[Task statement] When the line containing "none -> cyan brick I7 level 1" is found in the data below, copy it and each line after it through the line containing "none -> brown brick K9 level 2", exactly and with no others.

══ Input

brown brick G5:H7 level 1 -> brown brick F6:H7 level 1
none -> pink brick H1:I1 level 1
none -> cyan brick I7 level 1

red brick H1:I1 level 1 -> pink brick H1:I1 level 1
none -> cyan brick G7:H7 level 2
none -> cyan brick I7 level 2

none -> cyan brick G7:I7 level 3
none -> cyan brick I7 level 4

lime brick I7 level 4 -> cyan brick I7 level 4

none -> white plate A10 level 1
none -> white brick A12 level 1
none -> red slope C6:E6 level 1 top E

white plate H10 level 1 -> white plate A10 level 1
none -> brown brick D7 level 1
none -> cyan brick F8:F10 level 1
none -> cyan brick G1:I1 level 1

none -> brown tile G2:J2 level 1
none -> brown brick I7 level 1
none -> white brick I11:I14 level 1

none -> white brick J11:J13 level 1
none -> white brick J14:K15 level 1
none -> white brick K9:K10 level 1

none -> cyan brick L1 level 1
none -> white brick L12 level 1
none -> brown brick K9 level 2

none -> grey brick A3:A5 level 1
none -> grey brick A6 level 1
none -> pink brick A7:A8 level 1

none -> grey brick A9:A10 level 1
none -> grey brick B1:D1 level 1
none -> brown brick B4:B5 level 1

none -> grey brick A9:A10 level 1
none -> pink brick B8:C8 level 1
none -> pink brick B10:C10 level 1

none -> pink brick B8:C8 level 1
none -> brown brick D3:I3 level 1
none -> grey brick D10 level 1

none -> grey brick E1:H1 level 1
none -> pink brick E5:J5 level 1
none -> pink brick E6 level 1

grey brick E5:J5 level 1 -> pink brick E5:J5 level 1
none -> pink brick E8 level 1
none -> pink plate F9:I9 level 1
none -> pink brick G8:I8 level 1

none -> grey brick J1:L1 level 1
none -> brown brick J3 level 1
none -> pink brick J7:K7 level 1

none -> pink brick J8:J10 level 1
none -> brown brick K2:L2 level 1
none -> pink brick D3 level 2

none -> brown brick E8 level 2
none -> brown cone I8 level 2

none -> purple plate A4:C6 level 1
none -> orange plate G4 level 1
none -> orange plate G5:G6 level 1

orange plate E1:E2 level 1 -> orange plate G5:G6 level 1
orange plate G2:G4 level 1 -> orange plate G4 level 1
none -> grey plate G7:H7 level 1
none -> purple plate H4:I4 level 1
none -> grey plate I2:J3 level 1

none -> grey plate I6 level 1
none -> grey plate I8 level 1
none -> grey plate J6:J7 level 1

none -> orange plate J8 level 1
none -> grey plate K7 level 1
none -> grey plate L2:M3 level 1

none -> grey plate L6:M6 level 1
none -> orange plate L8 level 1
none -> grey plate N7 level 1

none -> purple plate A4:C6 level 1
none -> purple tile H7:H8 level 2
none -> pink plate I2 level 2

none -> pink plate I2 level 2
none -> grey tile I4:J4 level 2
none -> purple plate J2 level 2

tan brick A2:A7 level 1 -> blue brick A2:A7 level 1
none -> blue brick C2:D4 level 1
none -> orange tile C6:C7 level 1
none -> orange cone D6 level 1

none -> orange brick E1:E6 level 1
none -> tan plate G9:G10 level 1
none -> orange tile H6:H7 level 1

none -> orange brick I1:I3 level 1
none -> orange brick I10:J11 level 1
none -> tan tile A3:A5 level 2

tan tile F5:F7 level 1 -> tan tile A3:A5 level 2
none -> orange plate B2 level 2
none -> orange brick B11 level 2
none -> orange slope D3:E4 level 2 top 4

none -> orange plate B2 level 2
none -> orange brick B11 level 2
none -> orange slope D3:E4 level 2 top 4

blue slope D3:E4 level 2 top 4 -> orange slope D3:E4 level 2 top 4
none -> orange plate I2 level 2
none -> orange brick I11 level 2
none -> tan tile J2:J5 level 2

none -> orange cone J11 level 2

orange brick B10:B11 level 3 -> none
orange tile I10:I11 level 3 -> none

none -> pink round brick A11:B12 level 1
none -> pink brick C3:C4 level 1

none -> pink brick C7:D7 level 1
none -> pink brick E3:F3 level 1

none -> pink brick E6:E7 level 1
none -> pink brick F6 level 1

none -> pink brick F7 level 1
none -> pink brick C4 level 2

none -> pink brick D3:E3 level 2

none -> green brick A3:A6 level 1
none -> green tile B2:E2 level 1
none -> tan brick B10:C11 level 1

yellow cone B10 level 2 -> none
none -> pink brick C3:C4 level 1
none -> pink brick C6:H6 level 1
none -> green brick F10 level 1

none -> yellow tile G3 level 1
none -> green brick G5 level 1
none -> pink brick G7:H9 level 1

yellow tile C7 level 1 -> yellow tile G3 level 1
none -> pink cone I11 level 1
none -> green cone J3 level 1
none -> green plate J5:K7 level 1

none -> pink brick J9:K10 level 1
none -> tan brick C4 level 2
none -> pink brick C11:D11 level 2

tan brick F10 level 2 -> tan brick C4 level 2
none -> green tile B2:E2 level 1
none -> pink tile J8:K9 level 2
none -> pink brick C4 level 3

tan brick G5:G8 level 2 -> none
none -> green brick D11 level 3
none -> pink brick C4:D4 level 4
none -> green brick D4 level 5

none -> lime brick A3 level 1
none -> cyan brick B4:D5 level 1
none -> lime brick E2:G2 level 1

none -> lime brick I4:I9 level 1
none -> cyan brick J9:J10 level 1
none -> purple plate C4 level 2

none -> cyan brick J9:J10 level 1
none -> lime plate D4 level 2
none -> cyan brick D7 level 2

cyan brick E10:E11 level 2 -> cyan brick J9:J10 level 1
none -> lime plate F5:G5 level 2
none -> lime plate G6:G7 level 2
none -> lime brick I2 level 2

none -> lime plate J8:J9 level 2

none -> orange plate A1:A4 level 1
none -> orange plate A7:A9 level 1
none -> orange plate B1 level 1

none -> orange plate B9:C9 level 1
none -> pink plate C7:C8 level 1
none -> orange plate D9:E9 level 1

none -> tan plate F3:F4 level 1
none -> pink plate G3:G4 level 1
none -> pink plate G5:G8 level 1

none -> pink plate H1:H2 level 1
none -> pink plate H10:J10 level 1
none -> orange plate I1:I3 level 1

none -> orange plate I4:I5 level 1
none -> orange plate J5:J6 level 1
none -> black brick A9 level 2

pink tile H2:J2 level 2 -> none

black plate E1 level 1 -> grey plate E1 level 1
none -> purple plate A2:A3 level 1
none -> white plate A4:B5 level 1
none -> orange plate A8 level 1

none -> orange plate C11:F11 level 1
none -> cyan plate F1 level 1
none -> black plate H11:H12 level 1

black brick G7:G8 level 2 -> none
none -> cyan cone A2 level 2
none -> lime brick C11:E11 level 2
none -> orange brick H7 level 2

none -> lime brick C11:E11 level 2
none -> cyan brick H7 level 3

════

[Reply to the exercise]
none -> cyan brick I7 level 1

red brick H1:I1 level 1 -> pink brick H1:I1 level 1
none -> cyan brick G7:H7 level 2
none -> cyan brick I7 level 2

none -> cyan brick G7:I7 level 3
none -> cyan brick I7 level 4

lime brick I7 level 4 -> cyan brick I7 level 4

none -> white plate A10 level 1
none -> white brick A12 level 1
none -> red slope C6:E6 level 1 top E

white plate H10 level 1 -> white plate A10 level 1
none -> brown brick D7 level 1
none -> cyan brick F8:F10 level 1
none -> cyan brick G1:I1 level 1

none -> brown tile G2:J2 level 1
none -> brown brick I7 level 1
none -> white brick I11:I14 level 1

none -> white brick J11:J13 level 1
none -> white brick J14:K15 level 1
none -> white brick K9:K10 level 1

none -> cyan brick L1 level 1
none -> white brick L12 level 1
none -> brown brick K9 level 2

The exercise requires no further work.